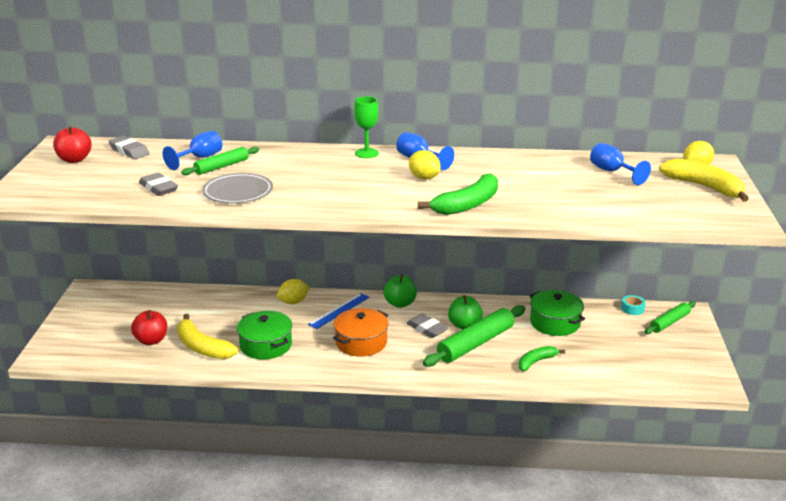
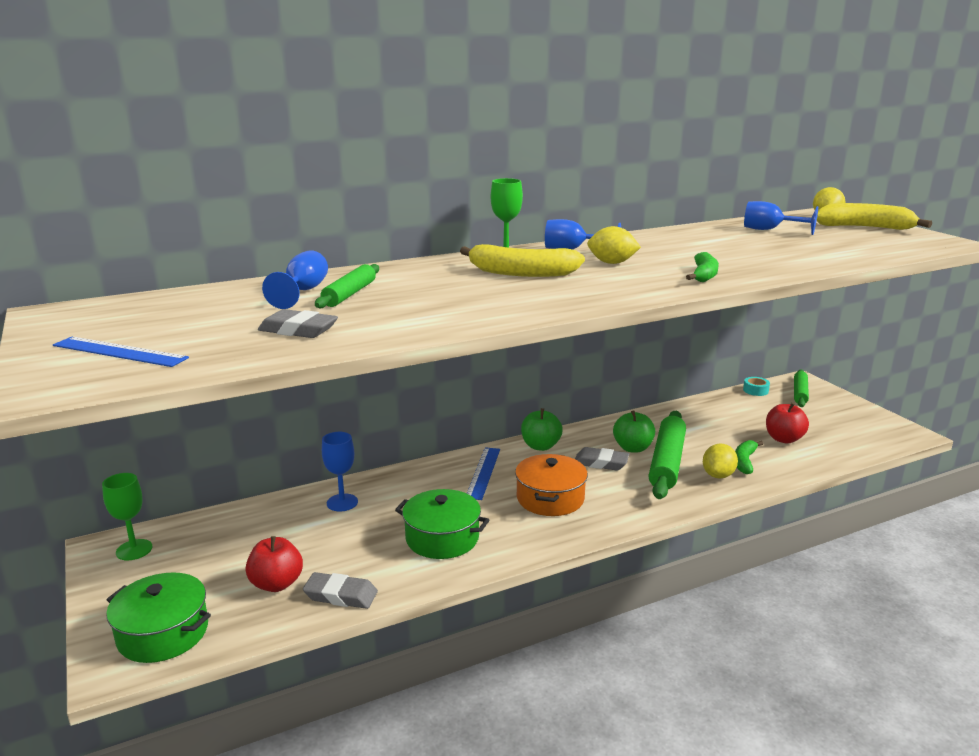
camera: 30 degrees left, 5 degrees down
(62, 181) = (120, 352): none -> blue ruler
(74, 160) = (103, 325): red apple -> red apple (783, 439)
(100, 296) = (134, 550): none -> green goblet
(129, 151) = (181, 302): grey eraser -> grey eraser (341, 595)
(202, 347) = (360, 568): yellow banana -> yellow banana (521, 273)
(233, 303) = (342, 502): none -> blue goblet
(238, 192) = (421, 313): grey plate -> none
(293, 302) = (418, 479): yellow lemon -> yellow lemon (718, 475)
(467, 204) = (704, 275): green banana -> green banana, size x0.61
(555, 322) = (710, 421): green pot -> green pot (163, 633)

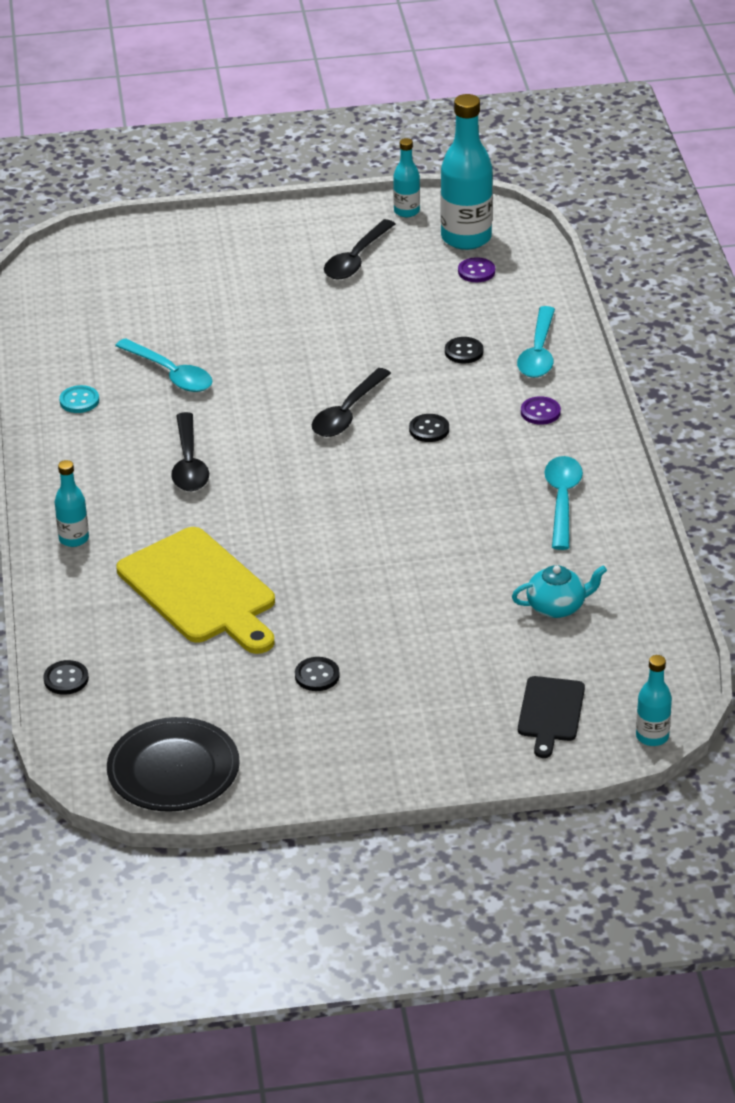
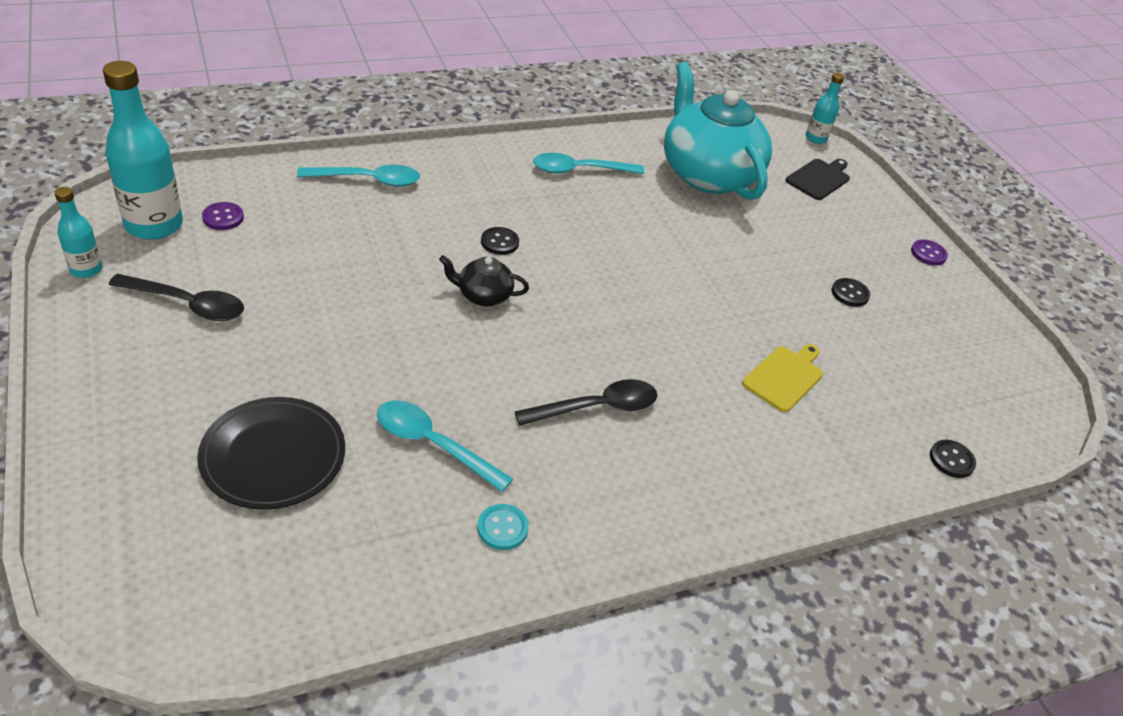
camera: 110 degrees left, 5 degrees up
(74, 539) = (753, 489): turquoise bottle -> none
(170, 374) = (433, 444): turquoise spoon -> turquoise spoon turned 90 degrees counterclockwise
(173, 769) = (1004, 369): black plate -> black plate (273, 456)
(200, 590) = (785, 377): yellow cutting board -> yellow cutting board, size x0.54
(347, 413) = (483, 295): black spoon -> black teapot
(464, 352) = (370, 224): black button -> none
(540, 412) = (460, 180): purple button -> purple button (928, 254)
(550, 712) = (819, 178): black cutting board -> black cutting board turned 45 degrees counterclockwise
(557, 607) = (707, 174): turquoise teapot -> turquoise teapot, size x2.32

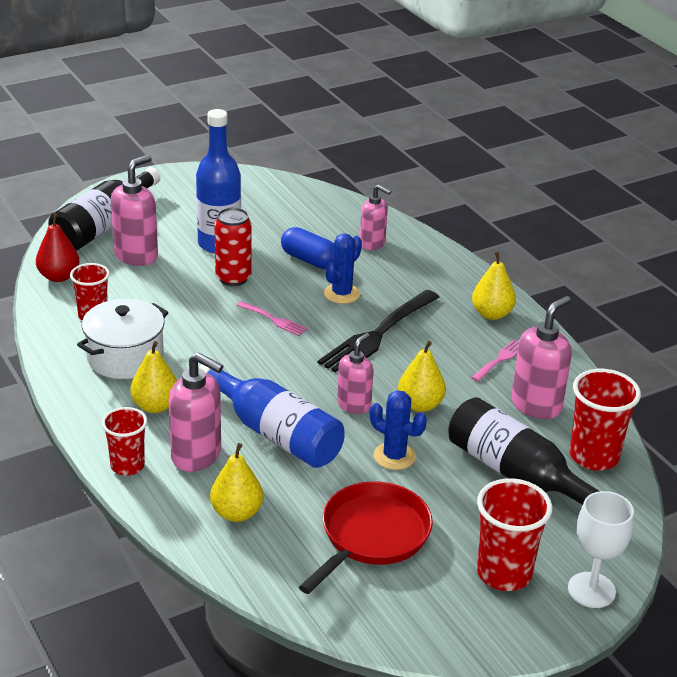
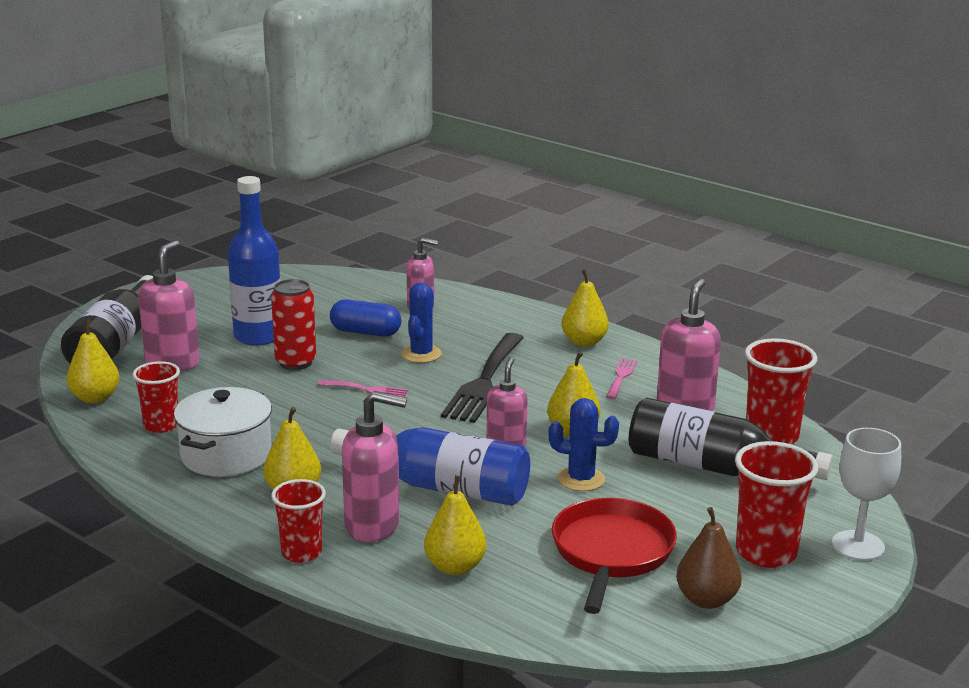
camera: 20 degrees left, 10 degrees down
(59, 276) = (95, 398): red pear -> yellow pear
(420, 604) = (706, 600): none -> brown pear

[EXERCISE OBJECTIVE]:
Repeat every entry above exactly; images stay out of the copy.

[WRITTEN RESPONSE]:
camera: 30 degrees left, 5 degrees down
(62, 181) = (120, 352): none -> blue ruler
(74, 160) = (103, 325): red apple -> red apple (783, 439)
(100, 296) = (134, 550): none -> green goblet
(129, 151) = (181, 302): grey eraser -> grey eraser (341, 595)
(202, 347) = (360, 568): yellow banana -> yellow banana (521, 273)
(233, 303) = (342, 502): none -> blue goblet
(238, 192) = (421, 313): grey plate -> none
(293, 302) = (418, 479): yellow lemon -> yellow lemon (718, 475)
(467, 204) = (704, 275): green banana -> green banana, size x0.61
(555, 322) = (710, 421): green pot -> green pot (163, 633)

camera: 110 degrees left, 5 degrees up
(74, 539) = (753, 489): turquoise bottle -> none
(170, 374) = (433, 444): turquoise spoon -> turquoise spoon turned 90 degrees counterclockwise
(173, 769) = (1004, 369): black plate -> black plate (273, 456)
(200, 590) = (785, 377): yellow cutting board -> yellow cutting board, size x0.54
(347, 413) = (483, 295): black spoon -> black teapot
(464, 352) = (370, 224): black button -> none
(540, 412) = (460, 180): purple button -> purple button (928, 254)
(550, 712) = (819, 178): black cutting board -> black cutting board turned 45 degrees counterclockwise
(557, 607) = (707, 174): turquoise teapot -> turquoise teapot, size x2.32

camera: 20 degrees left, 10 degrees down
(59, 276) = (95, 398): red pear -> yellow pear
(420, 604) = (706, 600): none -> brown pear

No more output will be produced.